** Opening Input for this task block **

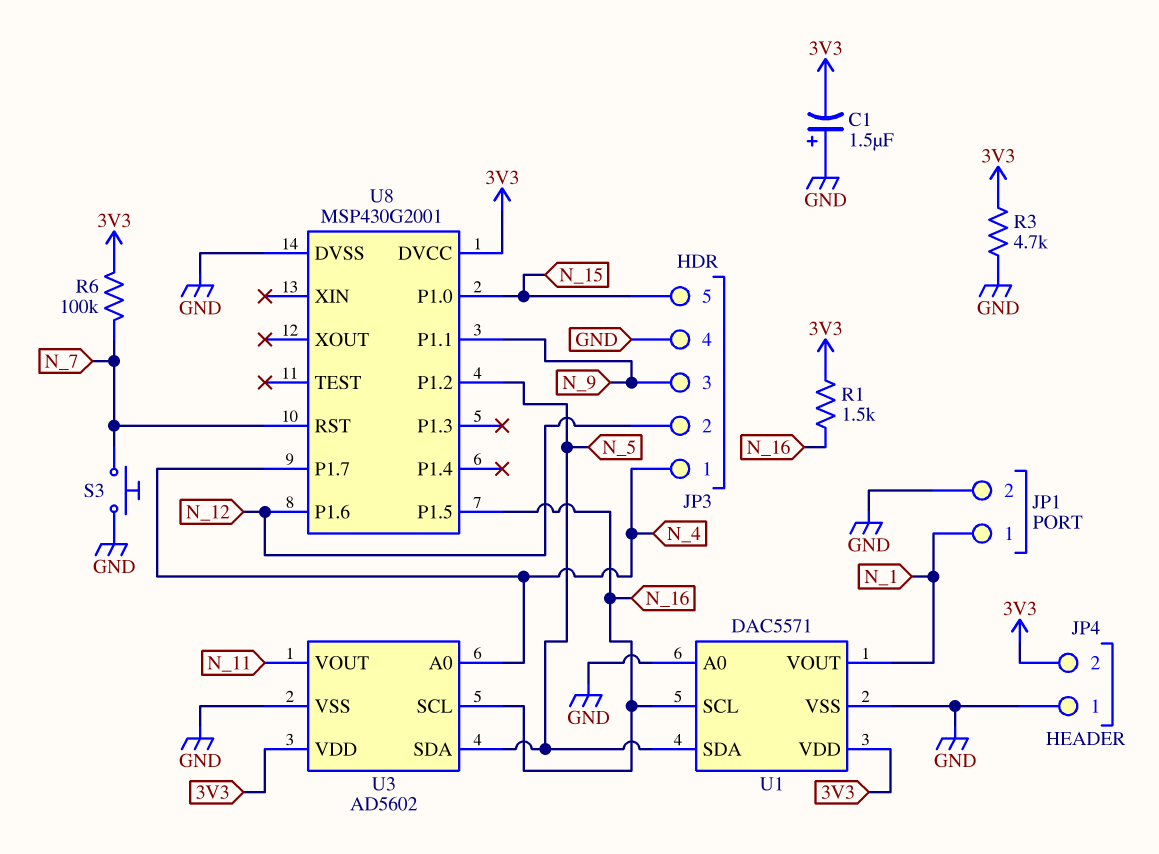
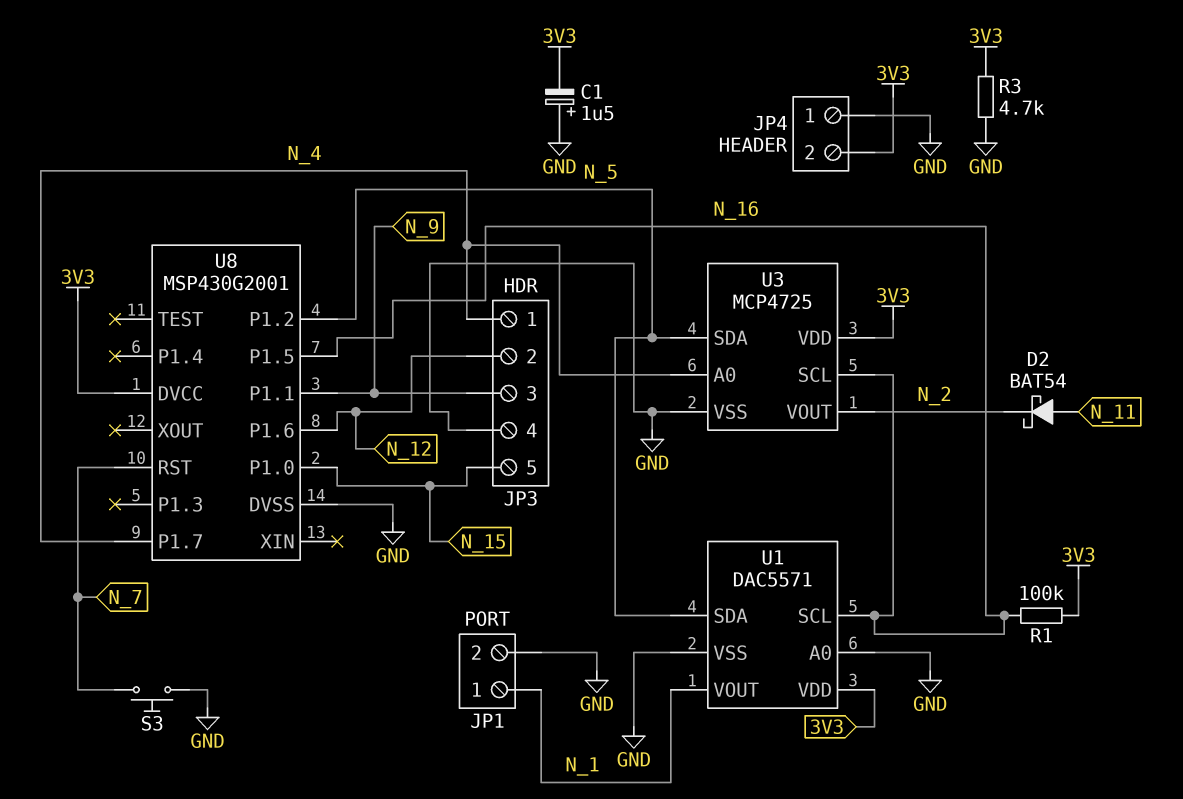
D2: none -> schottky BAT54 (A N_11, K N_2)
R1: 1.5k (3V3, N_16) -> 100k (3V3, N_16)
R6: 100k (3V3, N_7) -> none
U3: AD5602 -> MCP4725
U3 pin VOUT: N_11 -> N_2

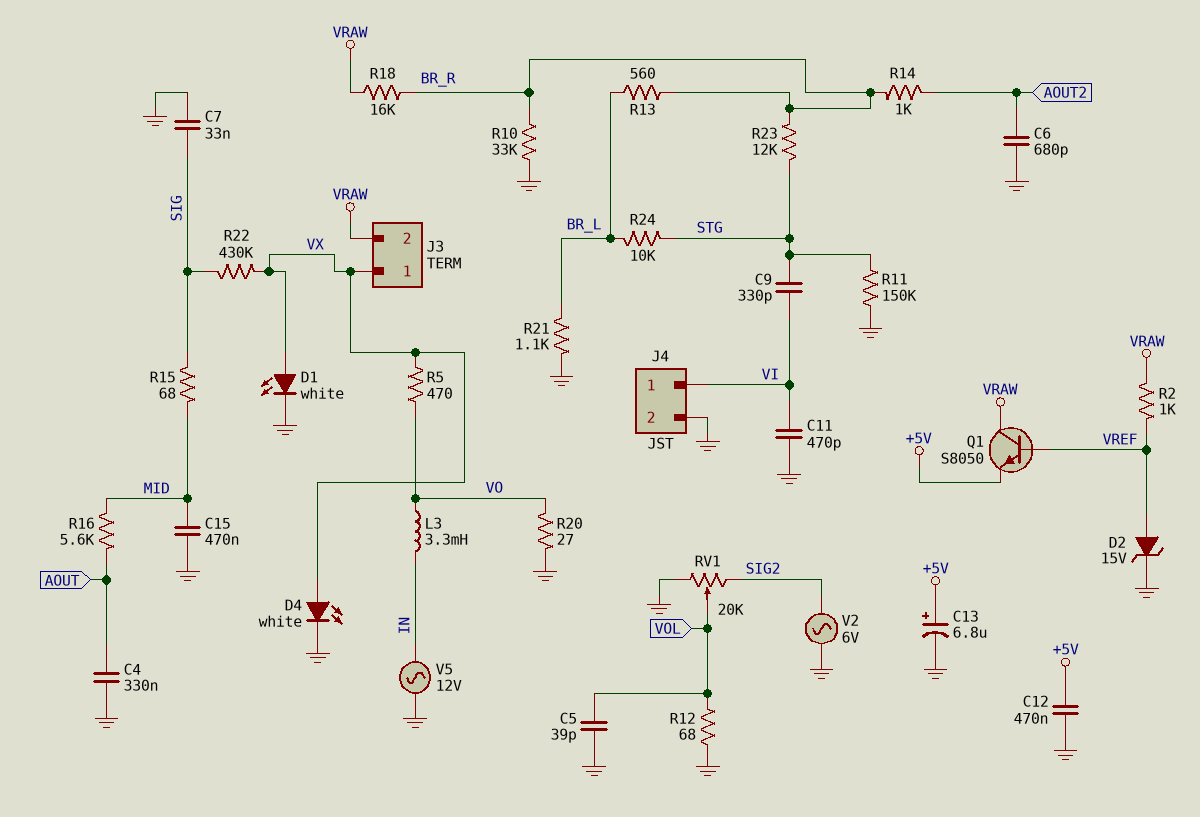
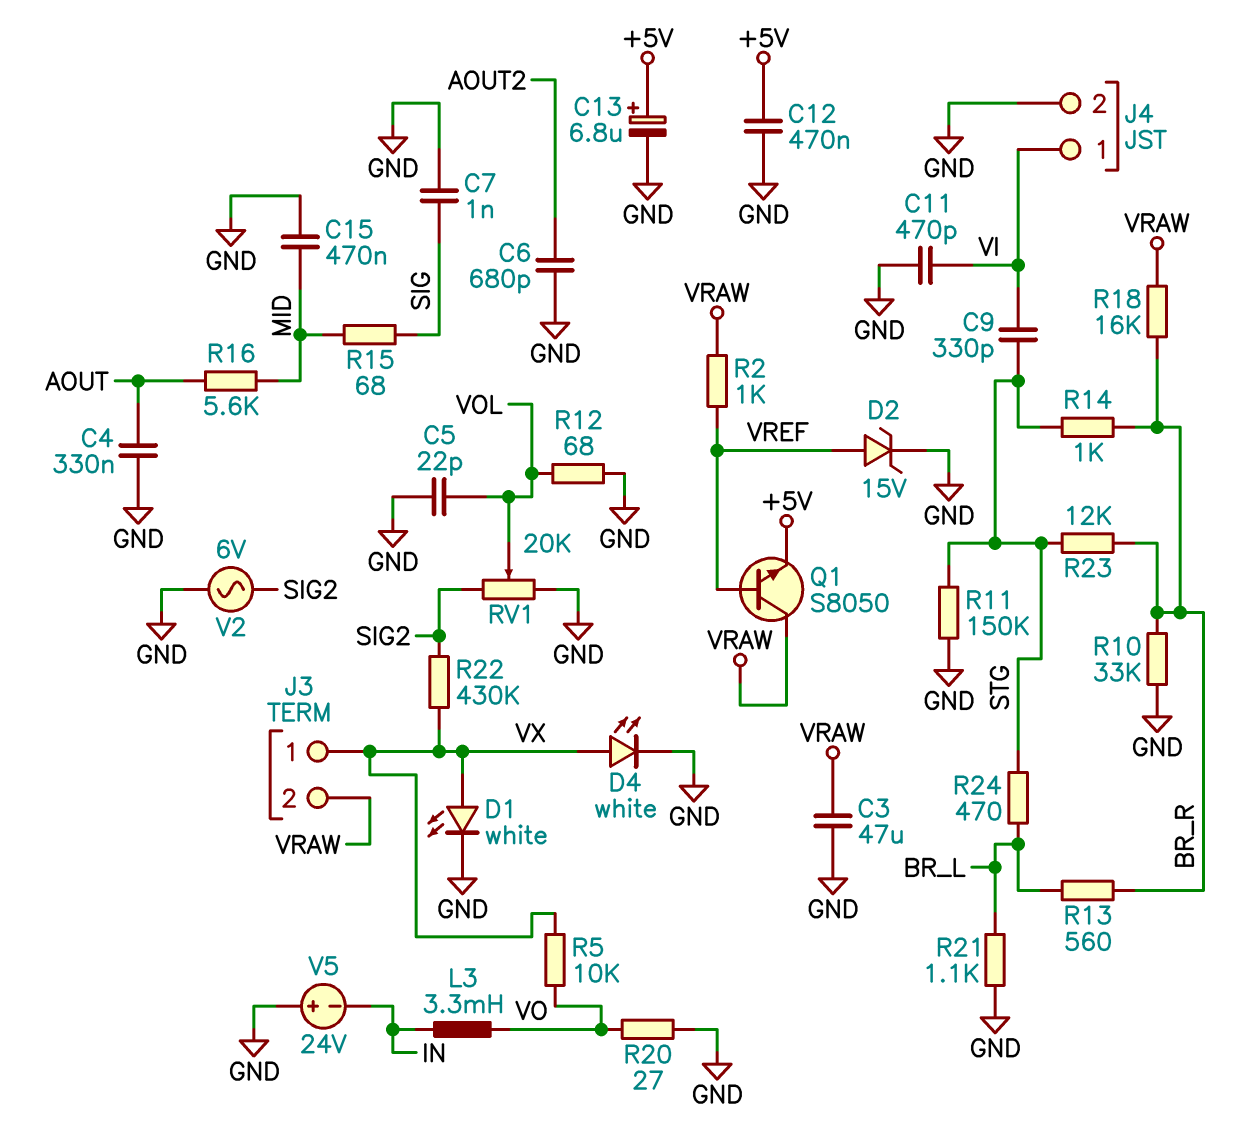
C3: none -> 47uF (GND, VRAW)
C5: 39pF (GND, VOL) -> 22pF (GND, VOL)
C7: 33nF (GND, SIG) -> 1nF (GND, SIG)
R5: 470 (VO, VX) -> 10k (VO, VX)
R14: 1k (AOUT2, BR_R) -> 1k (BR_R, STG)
R22: 430k (SIG, VX) -> 430k (SIG2, VX)
R24: 10k (BR_L, STG) -> 470 (BR_L, STG)
V5: AC 12V (GND, IN) -> 24V (plus GND, minus IN)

** Closing Input for this task block **

Your assignment: Make an exact copy of every line from the one with "C3: none -> 47uF (GND, VRAW)" to the end of the data, with the first and last of those lines included.

Answer space:
C3: none -> 47uF (GND, VRAW)
C5: 39pF (GND, VOL) -> 22pF (GND, VOL)
C7: 33nF (GND, SIG) -> 1nF (GND, SIG)
R5: 470 (VO, VX) -> 10k (VO, VX)
R14: 1k (AOUT2, BR_R) -> 1k (BR_R, STG)
R22: 430k (SIG, VX) -> 430k (SIG2, VX)
R24: 10k (BR_L, STG) -> 470 (BR_L, STG)
V5: AC 12V (GND, IN) -> 24V (plus GND, minus IN)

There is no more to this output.